**CHALLENGE**. Write out each of the lines below word for word, leaving the pictures out of your answer.

## Begin DATA TO PROCESS

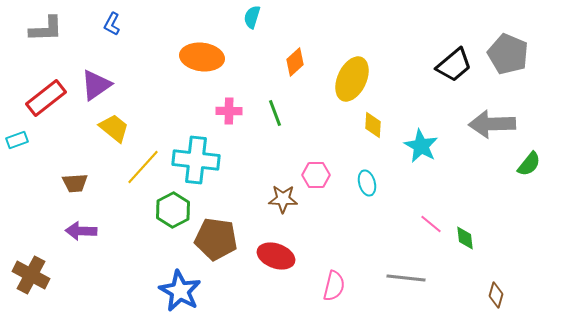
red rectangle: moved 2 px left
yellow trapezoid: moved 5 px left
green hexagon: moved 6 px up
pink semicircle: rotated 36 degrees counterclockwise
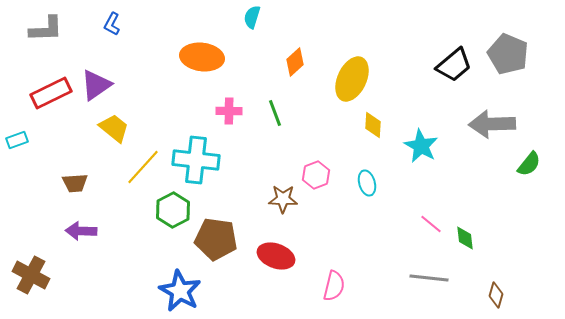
red rectangle: moved 5 px right, 5 px up; rotated 12 degrees clockwise
pink hexagon: rotated 20 degrees counterclockwise
gray line: moved 23 px right
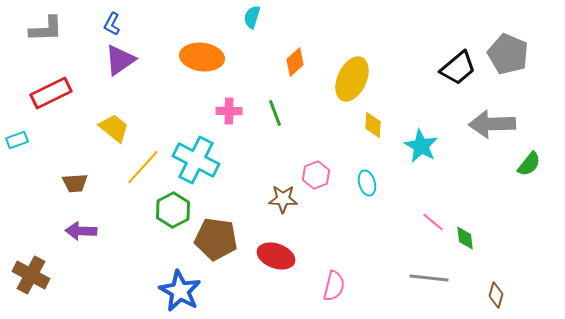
black trapezoid: moved 4 px right, 3 px down
purple triangle: moved 24 px right, 25 px up
cyan cross: rotated 21 degrees clockwise
pink line: moved 2 px right, 2 px up
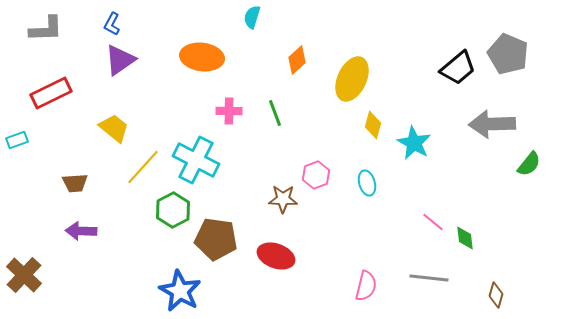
orange diamond: moved 2 px right, 2 px up
yellow diamond: rotated 12 degrees clockwise
cyan star: moved 7 px left, 3 px up
brown cross: moved 7 px left; rotated 15 degrees clockwise
pink semicircle: moved 32 px right
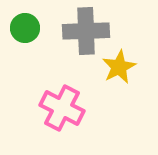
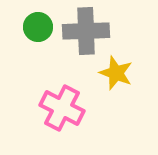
green circle: moved 13 px right, 1 px up
yellow star: moved 3 px left, 6 px down; rotated 24 degrees counterclockwise
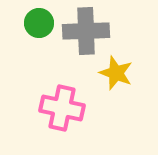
green circle: moved 1 px right, 4 px up
pink cross: rotated 15 degrees counterclockwise
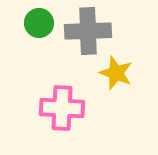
gray cross: moved 2 px right
pink cross: rotated 9 degrees counterclockwise
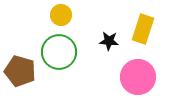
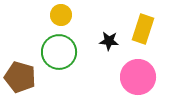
brown pentagon: moved 6 px down
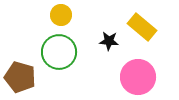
yellow rectangle: moved 1 px left, 2 px up; rotated 68 degrees counterclockwise
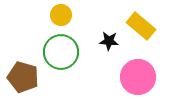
yellow rectangle: moved 1 px left, 1 px up
green circle: moved 2 px right
brown pentagon: moved 3 px right
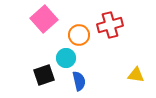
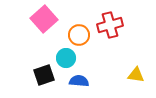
blue semicircle: rotated 72 degrees counterclockwise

## End DATA TO PROCESS

**RESULT FOR THIS EXERCISE**.
red rectangle: moved 2 px left
yellow trapezoid: moved 5 px left
green hexagon: moved 6 px up
pink semicircle: rotated 36 degrees counterclockwise
red rectangle: moved 5 px right, 5 px up; rotated 12 degrees clockwise
pink hexagon: rotated 20 degrees counterclockwise
gray line: moved 23 px right
black trapezoid: moved 4 px right, 3 px down
purple triangle: moved 24 px right, 25 px up
cyan cross: rotated 21 degrees clockwise
pink line: moved 2 px right, 2 px up
orange diamond: moved 2 px right, 2 px up
yellow diamond: rotated 12 degrees clockwise
cyan star: moved 7 px left, 3 px up
brown cross: moved 7 px left; rotated 15 degrees clockwise
pink semicircle: moved 32 px right
green circle: moved 13 px right, 1 px up
yellow star: moved 3 px left, 6 px down; rotated 24 degrees counterclockwise
green circle: moved 1 px right, 4 px up
pink cross: rotated 15 degrees counterclockwise
gray cross: moved 2 px right
pink cross: rotated 9 degrees counterclockwise
brown pentagon: moved 6 px down
yellow rectangle: moved 1 px left, 2 px up; rotated 68 degrees counterclockwise
yellow rectangle: moved 1 px left, 1 px up
green circle: moved 2 px right
brown pentagon: moved 3 px right
blue semicircle: rotated 72 degrees counterclockwise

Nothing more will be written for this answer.